→ Directions: Please copy the lines below exactly, from the first one through the line showing "U1 pin PA4: none -> N_12".

☆ ☆ ☆ ☆

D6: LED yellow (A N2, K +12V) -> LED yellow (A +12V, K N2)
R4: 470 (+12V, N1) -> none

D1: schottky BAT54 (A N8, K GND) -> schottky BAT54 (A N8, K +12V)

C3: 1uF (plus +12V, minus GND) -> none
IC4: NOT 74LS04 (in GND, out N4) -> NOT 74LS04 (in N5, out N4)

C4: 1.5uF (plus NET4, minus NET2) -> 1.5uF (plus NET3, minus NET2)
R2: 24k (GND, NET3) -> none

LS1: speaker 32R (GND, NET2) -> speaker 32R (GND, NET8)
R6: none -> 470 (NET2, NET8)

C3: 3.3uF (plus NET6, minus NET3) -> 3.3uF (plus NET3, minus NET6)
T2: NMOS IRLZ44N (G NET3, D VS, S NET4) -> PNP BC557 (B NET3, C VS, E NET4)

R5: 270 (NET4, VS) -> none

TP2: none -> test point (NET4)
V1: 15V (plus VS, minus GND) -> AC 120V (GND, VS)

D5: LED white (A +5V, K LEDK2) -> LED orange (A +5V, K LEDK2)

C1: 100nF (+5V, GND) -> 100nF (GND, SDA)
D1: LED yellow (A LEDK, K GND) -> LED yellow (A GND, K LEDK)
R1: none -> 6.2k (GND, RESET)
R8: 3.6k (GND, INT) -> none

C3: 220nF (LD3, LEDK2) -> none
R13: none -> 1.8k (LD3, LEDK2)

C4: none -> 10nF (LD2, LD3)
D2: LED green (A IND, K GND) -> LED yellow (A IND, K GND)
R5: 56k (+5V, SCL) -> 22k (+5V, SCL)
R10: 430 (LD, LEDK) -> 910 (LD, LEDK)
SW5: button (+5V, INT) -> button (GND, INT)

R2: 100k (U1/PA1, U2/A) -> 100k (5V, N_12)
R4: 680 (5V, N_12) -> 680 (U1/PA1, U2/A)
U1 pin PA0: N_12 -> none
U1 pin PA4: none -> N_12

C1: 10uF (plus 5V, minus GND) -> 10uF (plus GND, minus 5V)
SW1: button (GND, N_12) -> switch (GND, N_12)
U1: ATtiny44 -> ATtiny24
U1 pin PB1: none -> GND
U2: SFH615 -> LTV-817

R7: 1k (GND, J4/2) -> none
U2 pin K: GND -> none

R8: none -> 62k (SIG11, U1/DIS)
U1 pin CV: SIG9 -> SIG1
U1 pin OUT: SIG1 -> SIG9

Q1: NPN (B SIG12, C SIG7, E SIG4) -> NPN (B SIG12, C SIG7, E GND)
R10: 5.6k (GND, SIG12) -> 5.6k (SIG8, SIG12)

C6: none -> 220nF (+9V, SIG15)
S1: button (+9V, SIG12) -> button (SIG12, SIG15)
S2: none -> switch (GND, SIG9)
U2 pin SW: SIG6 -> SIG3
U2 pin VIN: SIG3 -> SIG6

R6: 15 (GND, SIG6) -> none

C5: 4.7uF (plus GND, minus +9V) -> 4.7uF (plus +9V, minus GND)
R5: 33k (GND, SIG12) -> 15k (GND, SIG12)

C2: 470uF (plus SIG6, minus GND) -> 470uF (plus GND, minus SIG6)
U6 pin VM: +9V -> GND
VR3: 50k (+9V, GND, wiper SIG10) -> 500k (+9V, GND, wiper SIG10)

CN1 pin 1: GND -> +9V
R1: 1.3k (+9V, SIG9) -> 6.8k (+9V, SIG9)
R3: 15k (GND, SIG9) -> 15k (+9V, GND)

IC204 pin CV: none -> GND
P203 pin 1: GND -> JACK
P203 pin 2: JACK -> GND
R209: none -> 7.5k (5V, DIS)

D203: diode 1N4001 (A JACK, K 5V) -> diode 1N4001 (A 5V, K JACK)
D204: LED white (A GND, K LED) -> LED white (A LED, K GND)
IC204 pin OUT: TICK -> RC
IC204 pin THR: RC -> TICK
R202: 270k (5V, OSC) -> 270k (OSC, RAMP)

☆ ☆ ☆ ☆

→ Exercise response:
D6: LED yellow (A N2, K +12V) -> LED yellow (A +12V, K N2)
R4: 470 (+12V, N1) -> none

D1: schottky BAT54 (A N8, K GND) -> schottky BAT54 (A N8, K +12V)

C3: 1uF (plus +12V, minus GND) -> none
IC4: NOT 74LS04 (in GND, out N4) -> NOT 74LS04 (in N5, out N4)

C4: 1.5uF (plus NET4, minus NET2) -> 1.5uF (plus NET3, minus NET2)
R2: 24k (GND, NET3) -> none

LS1: speaker 32R (GND, NET2) -> speaker 32R (GND, NET8)
R6: none -> 470 (NET2, NET8)

C3: 3.3uF (plus NET6, minus NET3) -> 3.3uF (plus NET3, minus NET6)
T2: NMOS IRLZ44N (G NET3, D VS, S NET4) -> PNP BC557 (B NET3, C VS, E NET4)

R5: 270 (NET4, VS) -> none

TP2: none -> test point (NET4)
V1: 15V (plus VS, minus GND) -> AC 120V (GND, VS)

D5: LED white (A +5V, K LEDK2) -> LED orange (A +5V, K LEDK2)

C1: 100nF (+5V, GND) -> 100nF (GND, SDA)
D1: LED yellow (A LEDK, K GND) -> LED yellow (A GND, K LEDK)
R1: none -> 6.2k (GND, RESET)
R8: 3.6k (GND, INT) -> none

C3: 220nF (LD3, LEDK2) -> none
R13: none -> 1.8k (LD3, LEDK2)

C4: none -> 10nF (LD2, LD3)
D2: LED green (A IND, K GND) -> LED yellow (A IND, K GND)
R5: 56k (+5V, SCL) -> 22k (+5V, SCL)
R10: 430 (LD, LEDK) -> 910 (LD, LEDK)
SW5: button (+5V, INT) -> button (GND, INT)

R2: 100k (U1/PA1, U2/A) -> 100k (5V, N_12)
R4: 680 (5V, N_12) -> 680 (U1/PA1, U2/A)
U1 pin PA0: N_12 -> none
U1 pin PA4: none -> N_12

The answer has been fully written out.